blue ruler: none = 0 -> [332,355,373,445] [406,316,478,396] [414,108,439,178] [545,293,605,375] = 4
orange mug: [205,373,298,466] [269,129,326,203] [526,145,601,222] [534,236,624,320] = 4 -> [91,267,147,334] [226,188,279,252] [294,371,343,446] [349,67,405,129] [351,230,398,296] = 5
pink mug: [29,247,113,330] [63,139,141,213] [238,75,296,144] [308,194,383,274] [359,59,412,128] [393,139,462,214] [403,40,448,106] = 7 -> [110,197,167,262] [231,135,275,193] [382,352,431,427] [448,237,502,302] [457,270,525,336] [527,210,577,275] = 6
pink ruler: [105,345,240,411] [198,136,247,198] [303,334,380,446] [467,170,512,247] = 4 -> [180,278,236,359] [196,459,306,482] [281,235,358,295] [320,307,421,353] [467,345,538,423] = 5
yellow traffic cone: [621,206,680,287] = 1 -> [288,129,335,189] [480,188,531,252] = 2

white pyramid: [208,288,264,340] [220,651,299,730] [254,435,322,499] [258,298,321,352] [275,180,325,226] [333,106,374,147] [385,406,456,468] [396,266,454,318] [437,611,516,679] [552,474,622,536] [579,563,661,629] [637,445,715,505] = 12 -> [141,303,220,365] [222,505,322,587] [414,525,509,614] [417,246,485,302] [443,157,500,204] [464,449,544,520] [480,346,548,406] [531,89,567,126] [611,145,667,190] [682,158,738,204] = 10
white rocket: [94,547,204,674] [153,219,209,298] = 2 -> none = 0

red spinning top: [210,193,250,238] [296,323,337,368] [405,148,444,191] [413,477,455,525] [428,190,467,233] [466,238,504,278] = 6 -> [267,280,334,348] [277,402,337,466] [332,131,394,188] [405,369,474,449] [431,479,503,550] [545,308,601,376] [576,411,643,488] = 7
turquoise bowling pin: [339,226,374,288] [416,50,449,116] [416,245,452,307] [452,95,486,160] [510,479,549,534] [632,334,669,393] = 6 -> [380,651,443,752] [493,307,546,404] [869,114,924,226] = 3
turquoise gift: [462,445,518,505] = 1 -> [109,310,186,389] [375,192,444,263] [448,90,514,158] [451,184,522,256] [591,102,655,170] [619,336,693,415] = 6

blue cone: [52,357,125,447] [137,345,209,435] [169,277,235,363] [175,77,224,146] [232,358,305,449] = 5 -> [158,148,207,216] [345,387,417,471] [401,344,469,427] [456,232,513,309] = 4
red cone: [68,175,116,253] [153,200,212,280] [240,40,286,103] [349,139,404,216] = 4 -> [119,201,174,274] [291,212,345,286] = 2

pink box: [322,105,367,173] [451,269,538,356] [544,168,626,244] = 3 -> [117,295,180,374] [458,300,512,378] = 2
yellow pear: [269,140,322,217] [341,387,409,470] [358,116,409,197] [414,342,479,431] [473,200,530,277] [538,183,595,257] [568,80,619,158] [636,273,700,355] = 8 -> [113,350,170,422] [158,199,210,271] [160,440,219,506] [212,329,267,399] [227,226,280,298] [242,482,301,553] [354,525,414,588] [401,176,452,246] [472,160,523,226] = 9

**Task brief:**
Find the lines above with the word "blue". Copy them out.

**Result for this task:**
blue ruler: none = 0 -> [332,355,373,445] [406,316,478,396] [414,108,439,178] [545,293,605,375] = 4
blue cone: [52,357,125,447] [137,345,209,435] [169,277,235,363] [175,77,224,146] [232,358,305,449] = 5 -> [158,148,207,216] [345,387,417,471] [401,344,469,427] [456,232,513,309] = 4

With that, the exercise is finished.